> [AIM OF THE TASK]: Read the data, and whenever a line holds the word "brown", report that line.

(Before-and-after object listings)

========================

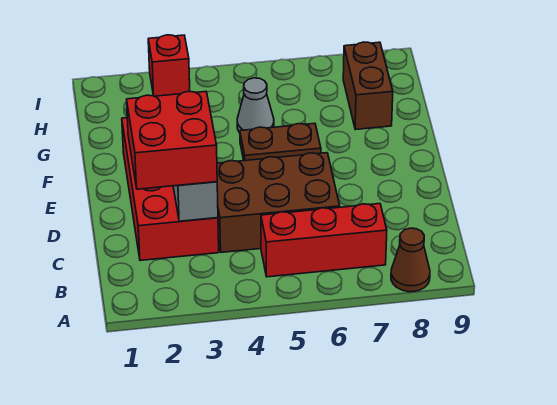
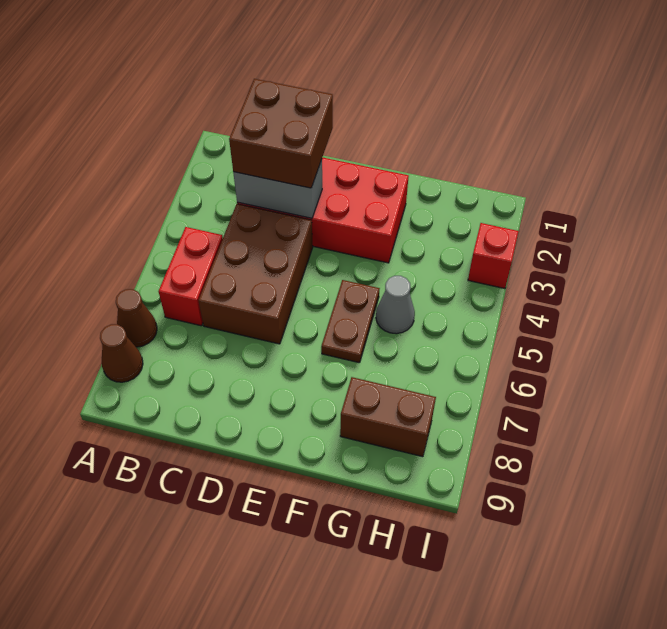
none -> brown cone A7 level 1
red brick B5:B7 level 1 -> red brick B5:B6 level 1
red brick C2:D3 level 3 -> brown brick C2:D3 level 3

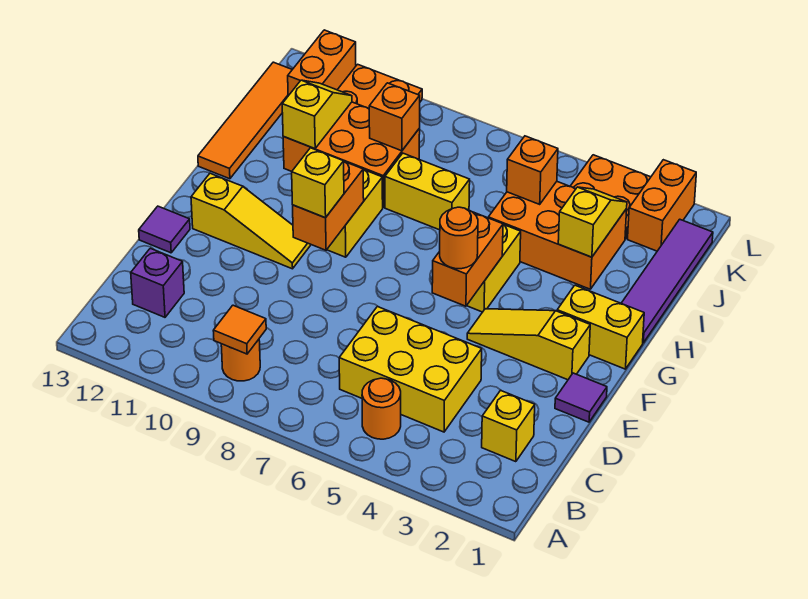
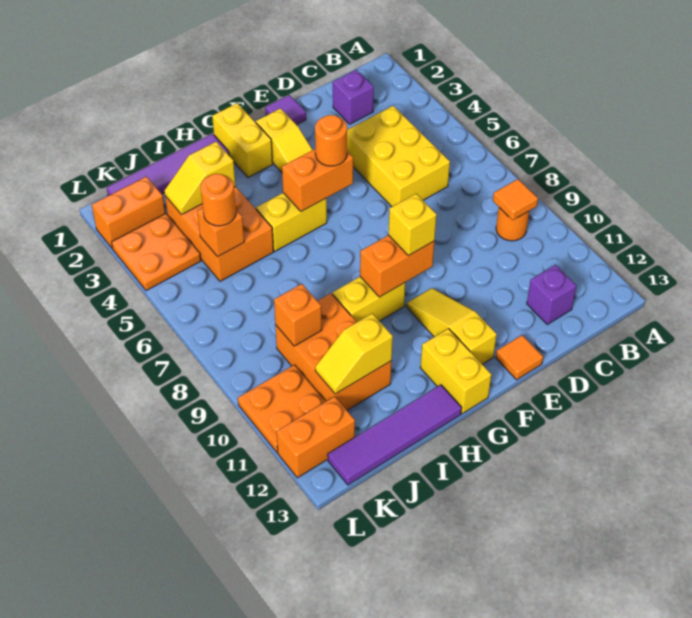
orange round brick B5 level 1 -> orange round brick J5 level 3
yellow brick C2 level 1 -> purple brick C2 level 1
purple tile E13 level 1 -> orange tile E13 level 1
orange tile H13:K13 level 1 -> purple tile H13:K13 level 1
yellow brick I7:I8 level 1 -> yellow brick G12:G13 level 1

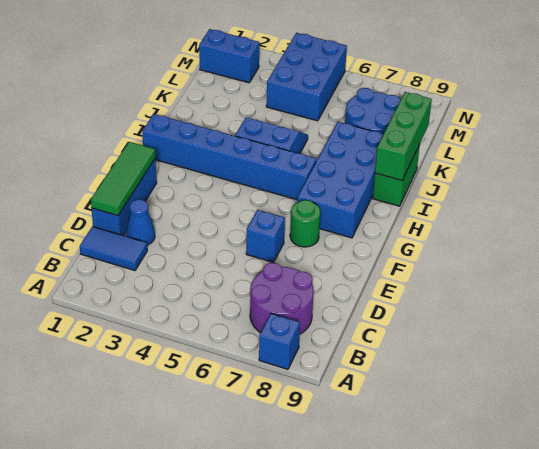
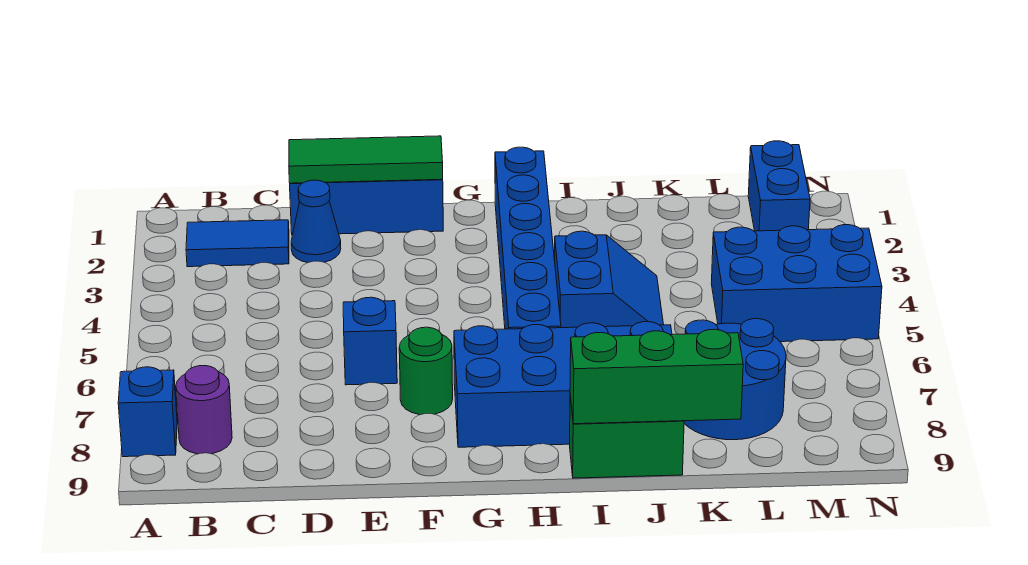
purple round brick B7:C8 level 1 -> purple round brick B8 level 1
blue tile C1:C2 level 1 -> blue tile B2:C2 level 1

========================

> [ANSWER SPACE]:
none -> brown cone A7 level 1
red brick C2:D3 level 3 -> brown brick C2:D3 level 3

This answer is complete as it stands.